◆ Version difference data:
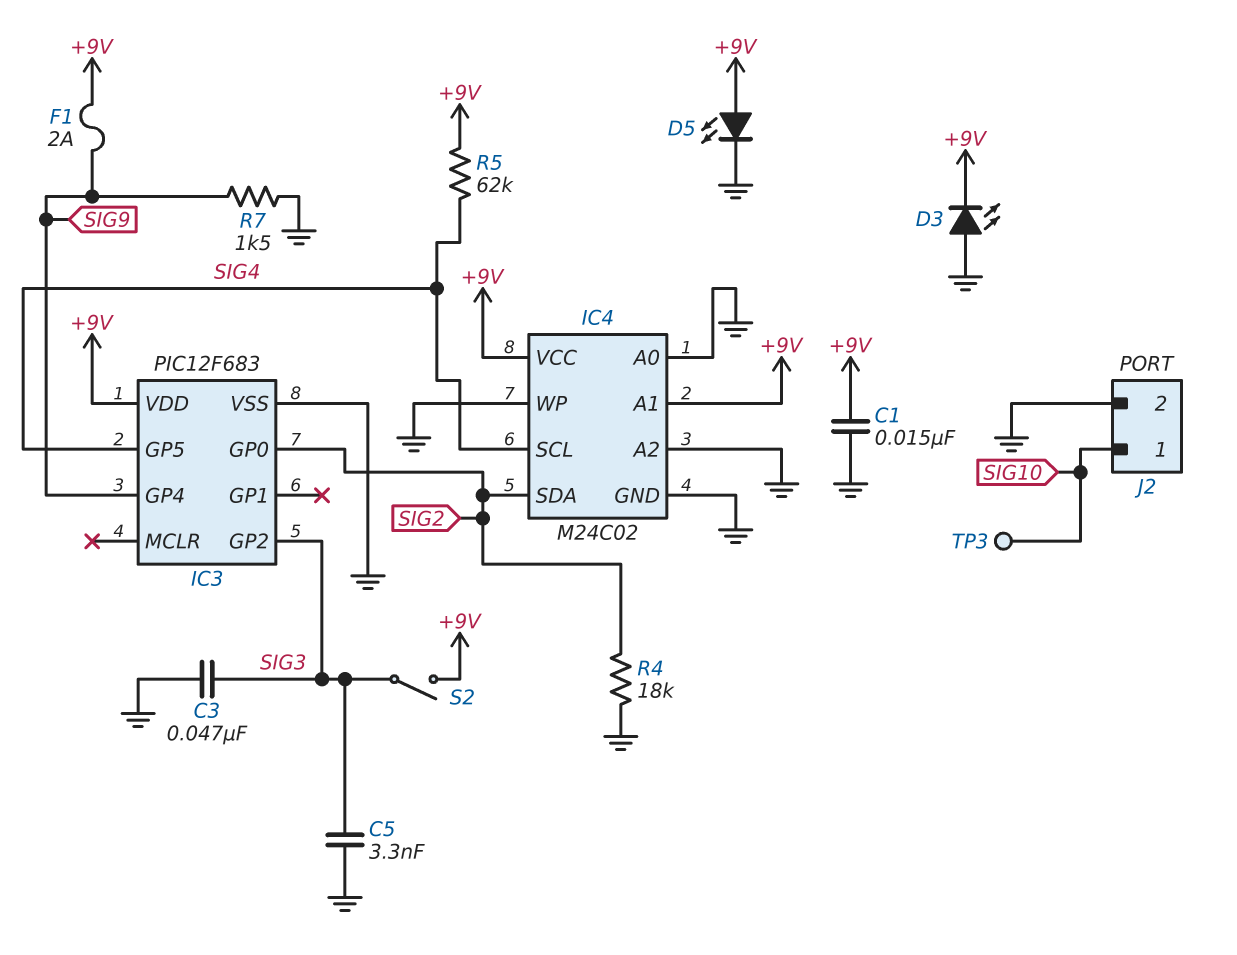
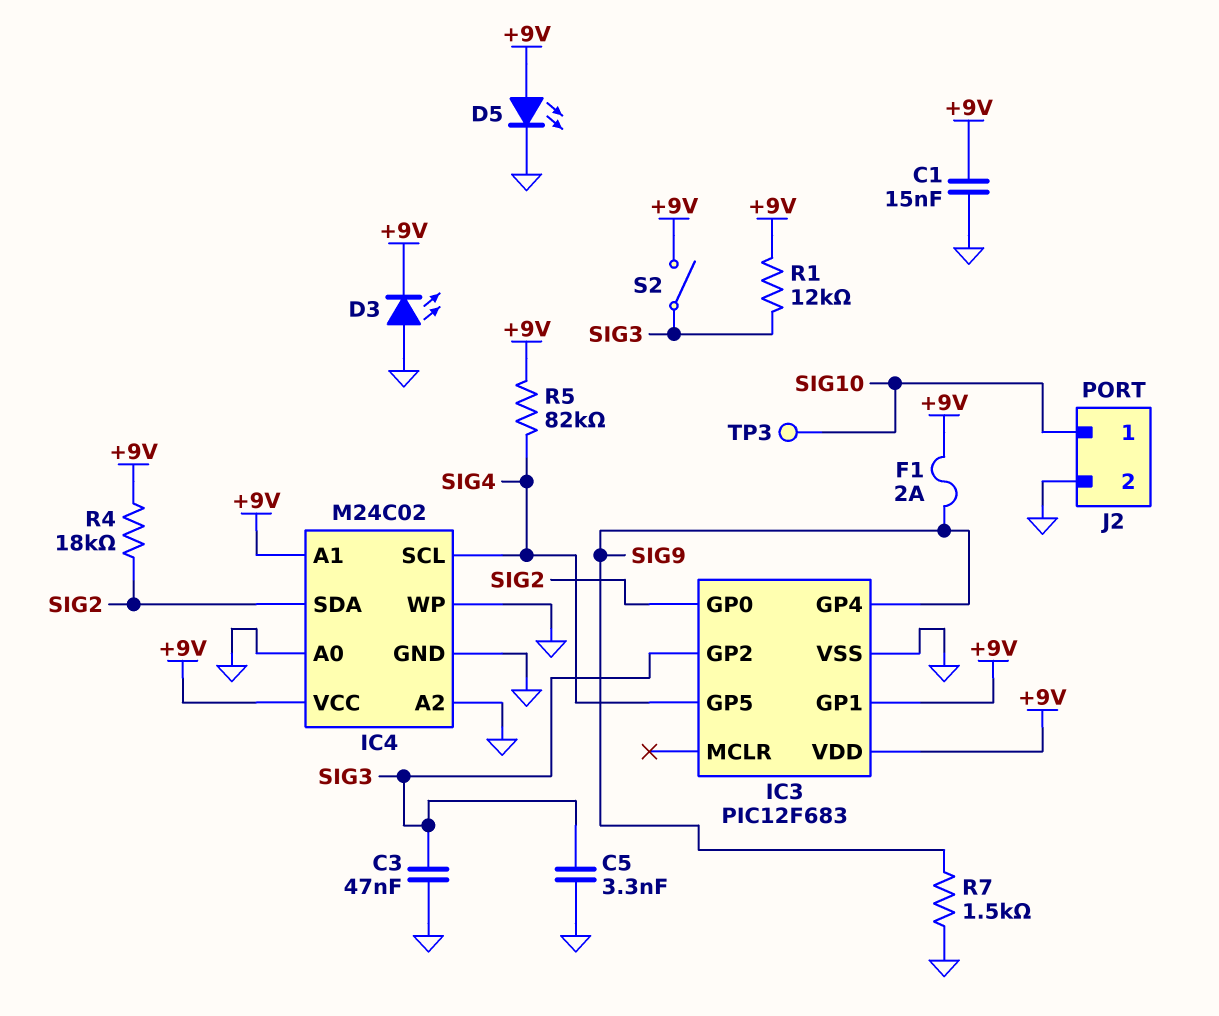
IC3 pin GP1: none -> +9V
R1: none -> 12k (+9V, SIG3)
R4: 18k (GND, SIG2) -> 18k (+9V, SIG2)
R5: 62k (+9V, SIG4) -> 82k (+9V, SIG4)

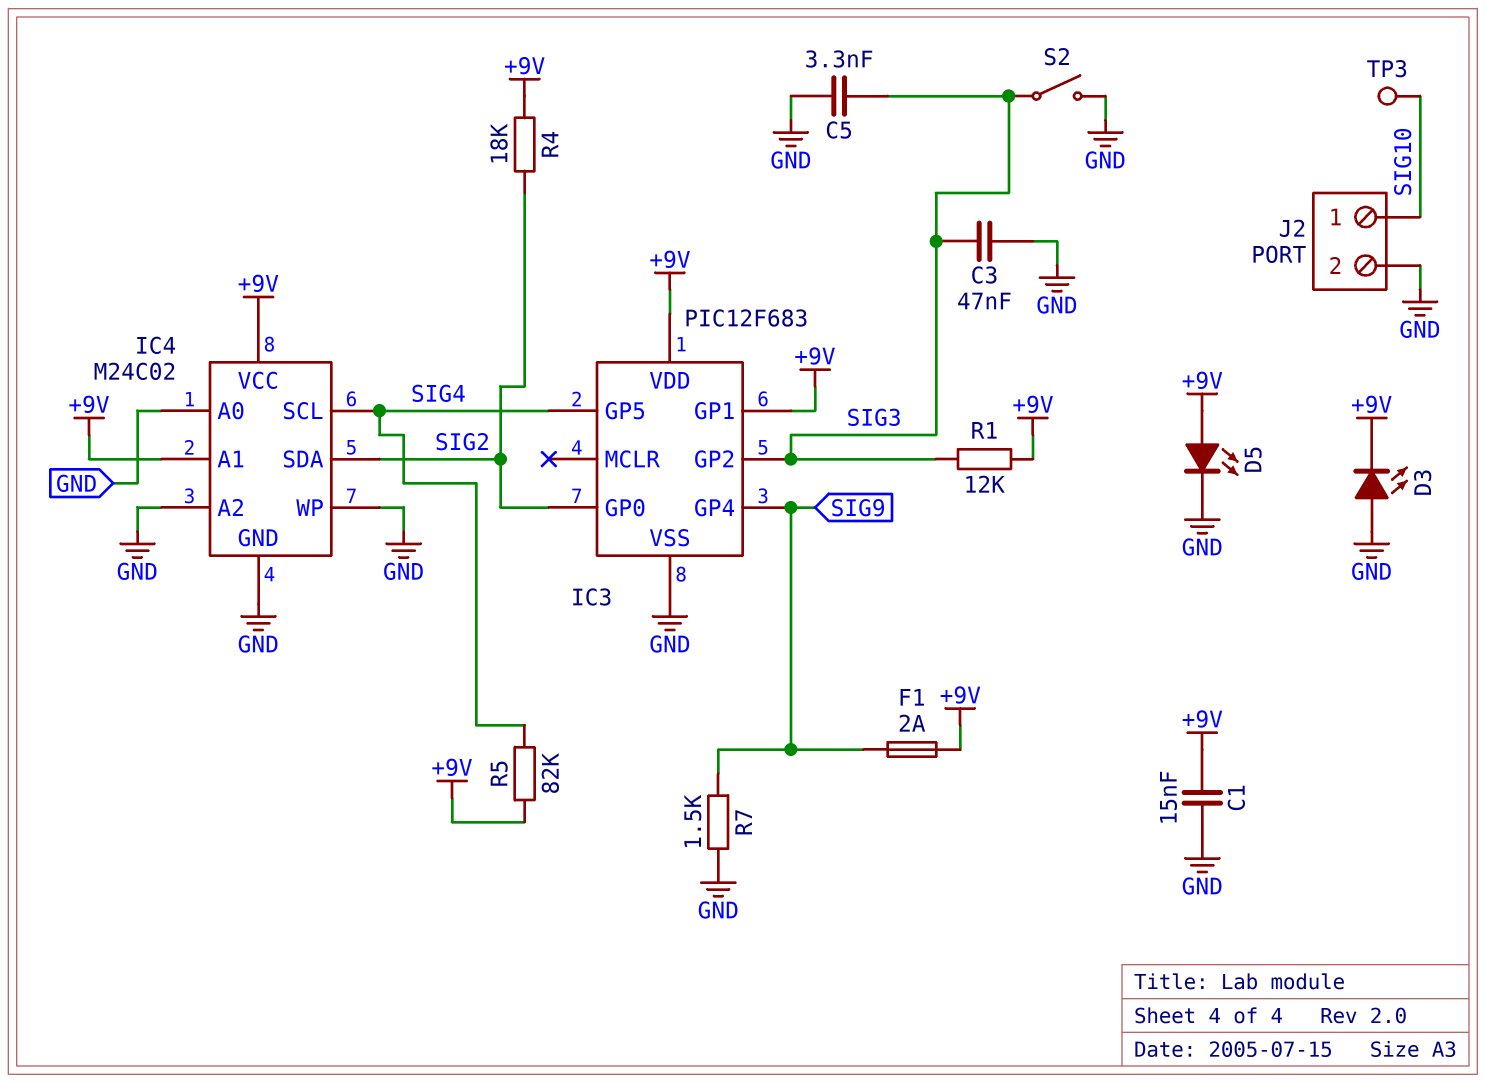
S2: switch (+9V, SIG3) -> switch (GND, SIG3)

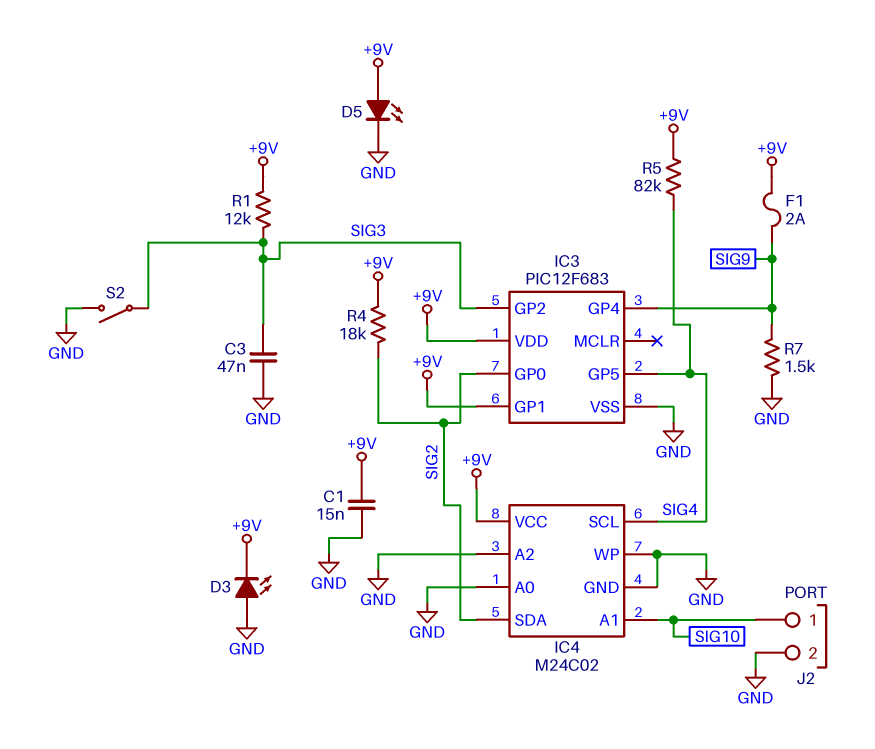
C5: 3.3nF (GND, SIG3) -> none
IC4 pin A1: +9V -> SIG10
TP3: test point (SIG10) -> none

◆ Exercise instructions: What the answer must hold: all the data above, given again exactly, without pictures.

◆ Expected answer:
IC3 pin GP1: none -> +9V
R1: none -> 12k (+9V, SIG3)
R4: 18k (GND, SIG2) -> 18k (+9V, SIG2)
R5: 62k (+9V, SIG4) -> 82k (+9V, SIG4)

S2: switch (+9V, SIG3) -> switch (GND, SIG3)

C5: 3.3nF (GND, SIG3) -> none
IC4 pin A1: +9V -> SIG10
TP3: test point (SIG10) -> none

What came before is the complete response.